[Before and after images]
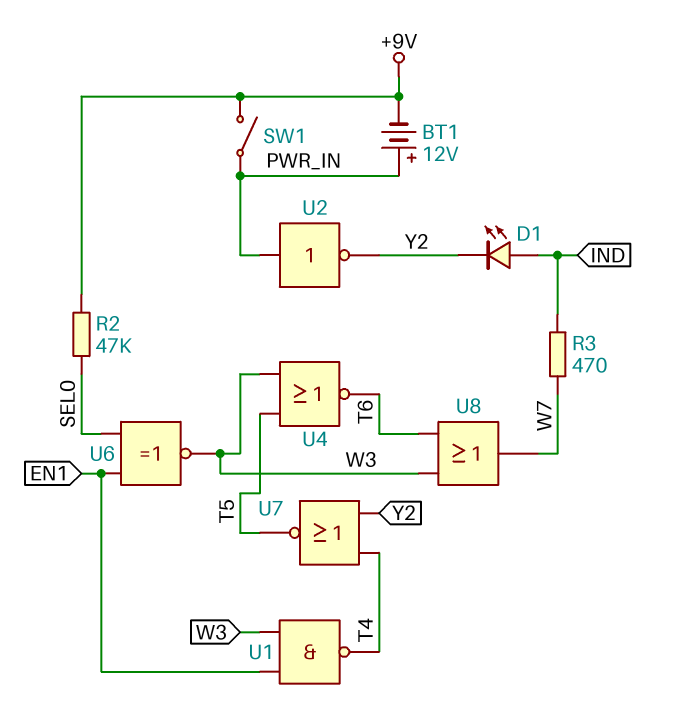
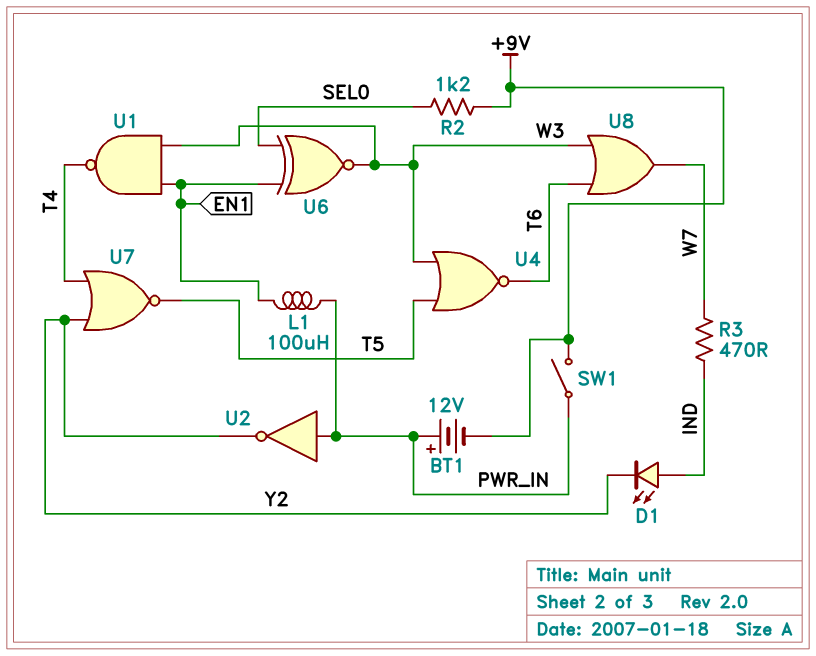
L1: none -> 100uH (EN1, PWR_IN)
R2: 47k (+9V, SEL0) -> 1.2k (+9V, SEL0)

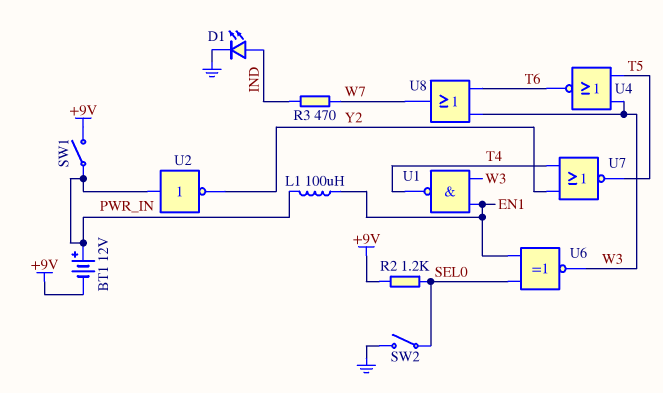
D1: LED (A IND, K Y2) -> LED (A IND, K GND)
SW2: none -> switch (GND, SEL0)

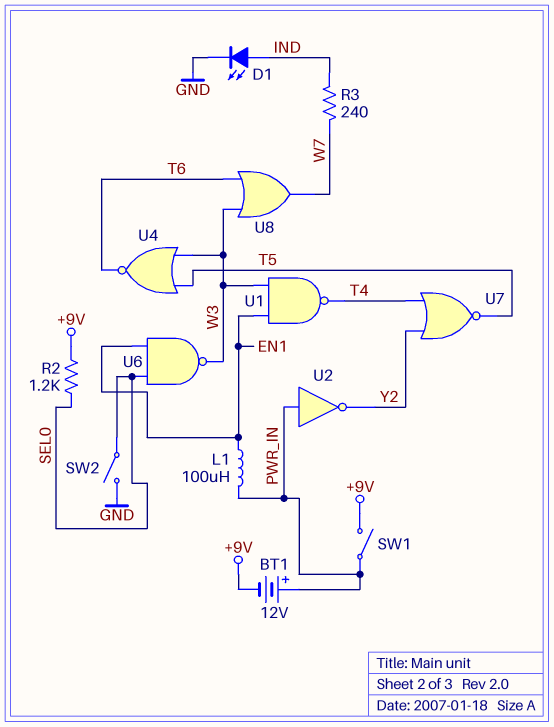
R3: 470 (IND, W7) -> 240 (IND, W7)
U6: XNOR (in EN1, in SEL0, out W3) -> NAND (in EN1, in SEL0, out W3)

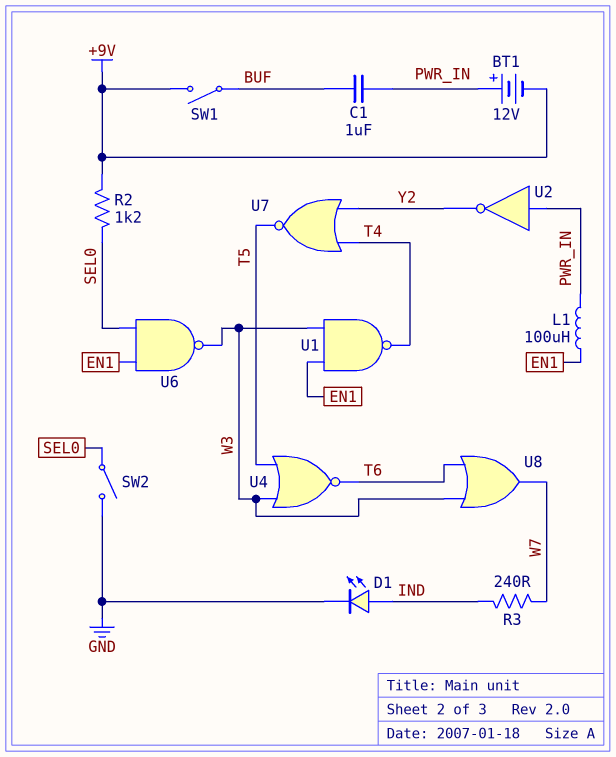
C1: none -> 1uF (BUF, PWR_IN)
SW1: switch (+9V, PWR_IN) -> switch (+9V, BUF)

> What the task asks: Retype word for word the line above with "C1: none -> 1uF (BUF, PWR_IN)" and all lines after it, nothing else.

> Answer area:
C1: none -> 1uF (BUF, PWR_IN)
SW1: switch (+9V, PWR_IN) -> switch (+9V, BUF)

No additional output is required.